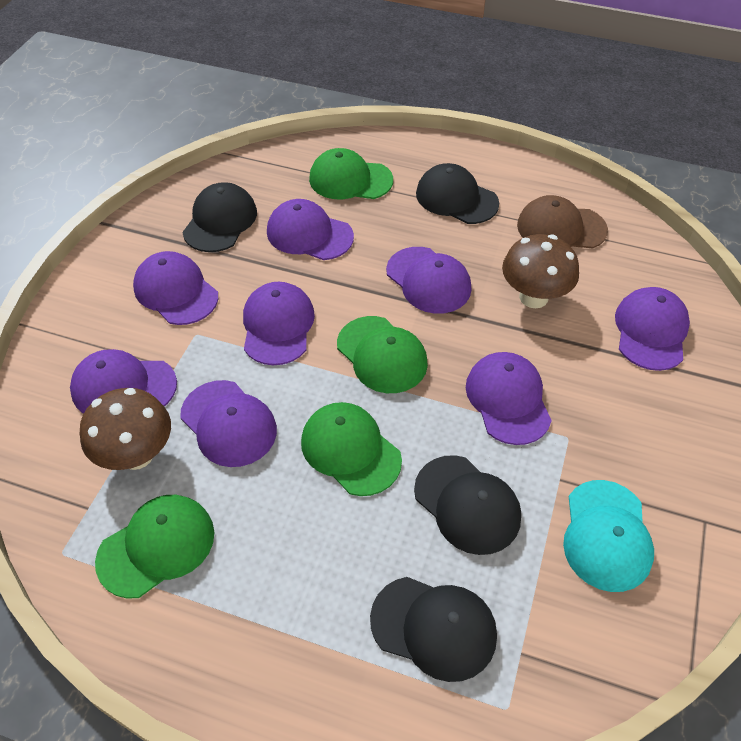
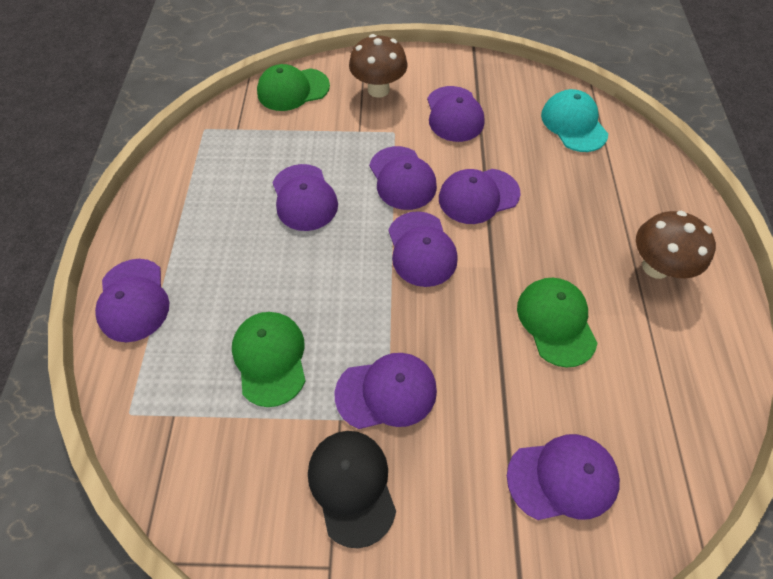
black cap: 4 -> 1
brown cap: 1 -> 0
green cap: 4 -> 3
---
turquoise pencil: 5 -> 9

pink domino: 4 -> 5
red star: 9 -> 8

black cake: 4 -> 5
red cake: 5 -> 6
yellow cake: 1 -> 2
==
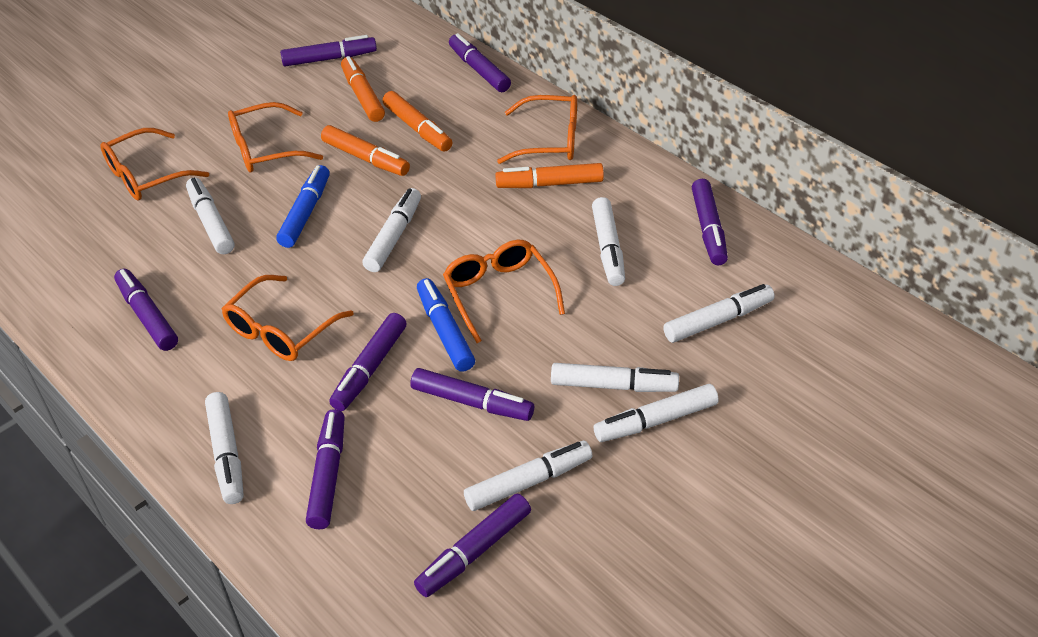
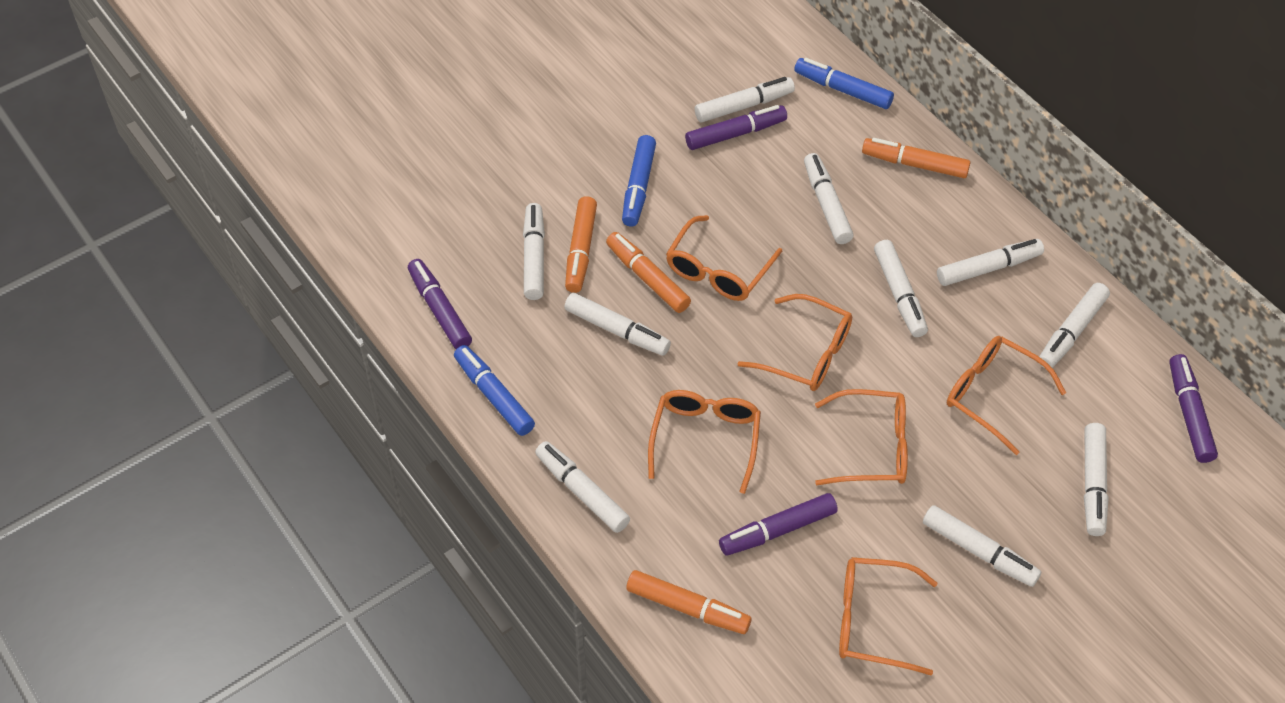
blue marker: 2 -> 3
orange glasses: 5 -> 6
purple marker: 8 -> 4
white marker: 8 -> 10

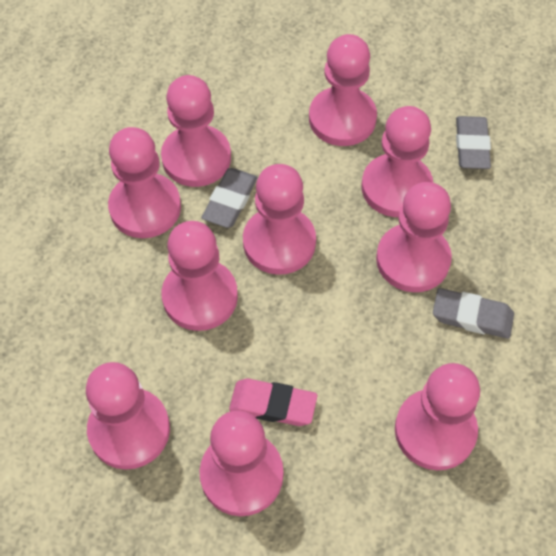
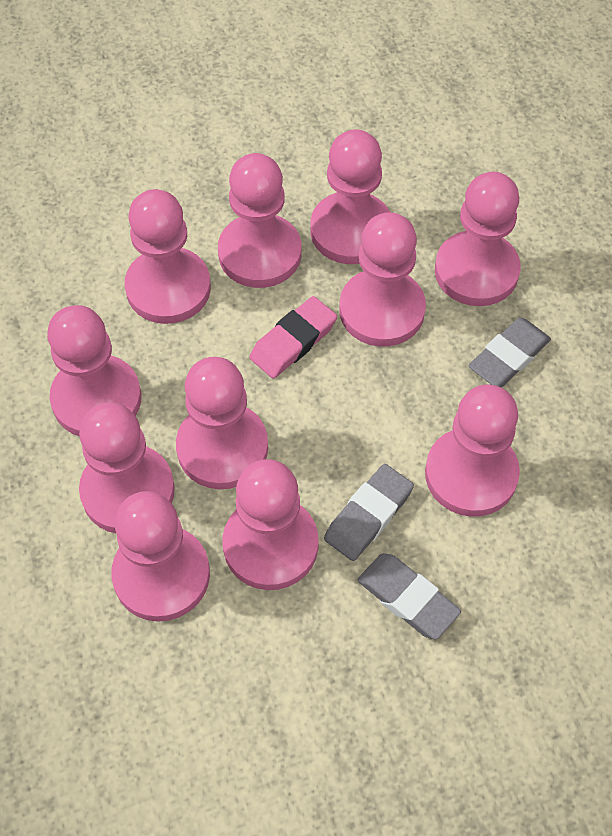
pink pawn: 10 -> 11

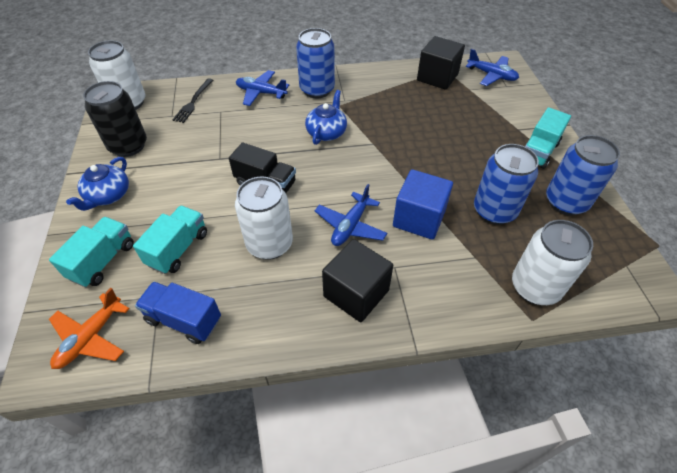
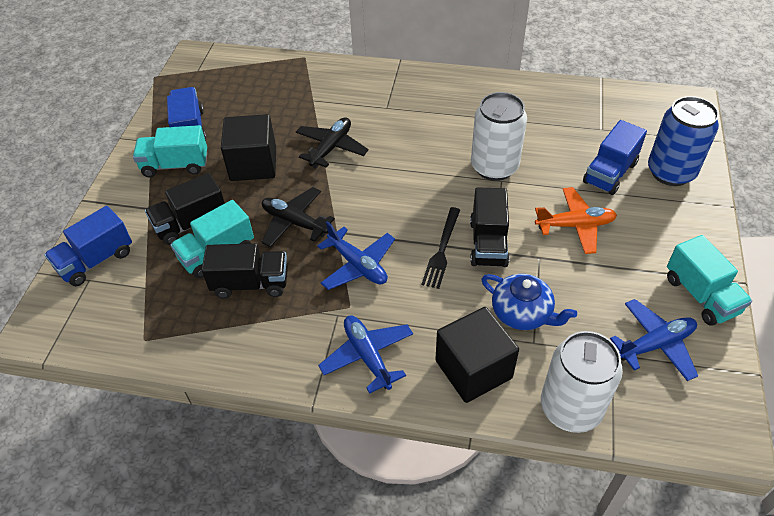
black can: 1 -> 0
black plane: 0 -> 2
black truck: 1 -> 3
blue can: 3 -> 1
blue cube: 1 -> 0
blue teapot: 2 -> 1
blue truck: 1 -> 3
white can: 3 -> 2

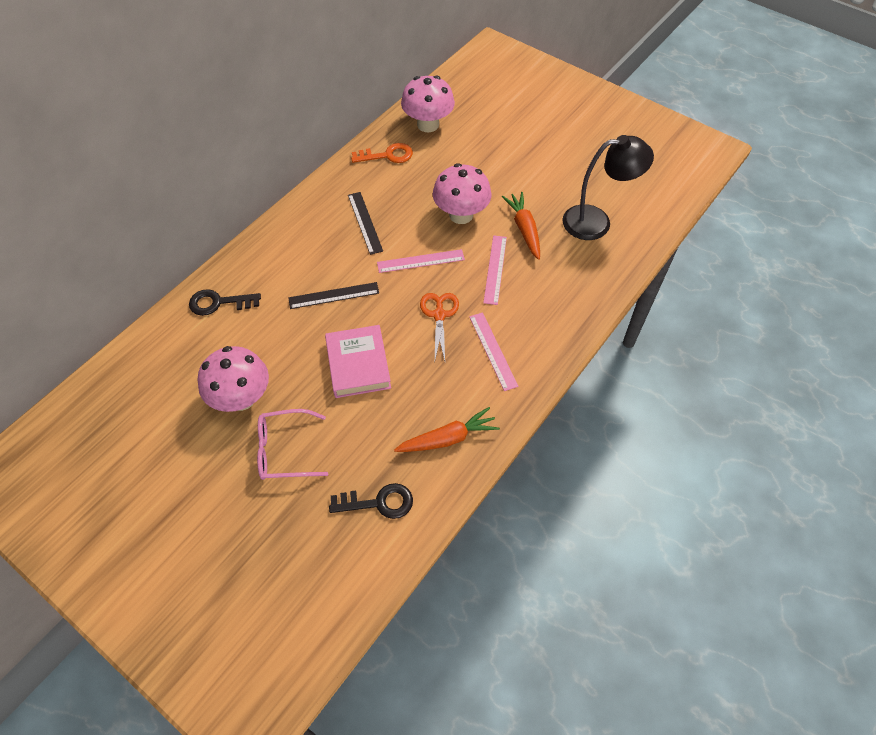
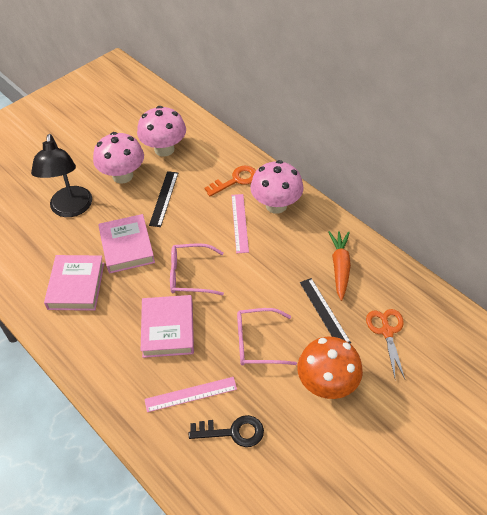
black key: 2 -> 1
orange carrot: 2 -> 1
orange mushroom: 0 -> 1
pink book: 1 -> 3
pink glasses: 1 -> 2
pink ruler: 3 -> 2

__Work task__
With the pictures left out, write out exactly the lines above from the one containing "blue can: 3 -> 1" through the one containing "pink ruler: 3 -> 2".

__Task response__
blue can: 3 -> 1
blue cube: 1 -> 0
blue teapot: 2 -> 1
blue truck: 1 -> 3
white can: 3 -> 2

black key: 2 -> 1
orange carrot: 2 -> 1
orange mushroom: 0 -> 1
pink book: 1 -> 3
pink glasses: 1 -> 2
pink ruler: 3 -> 2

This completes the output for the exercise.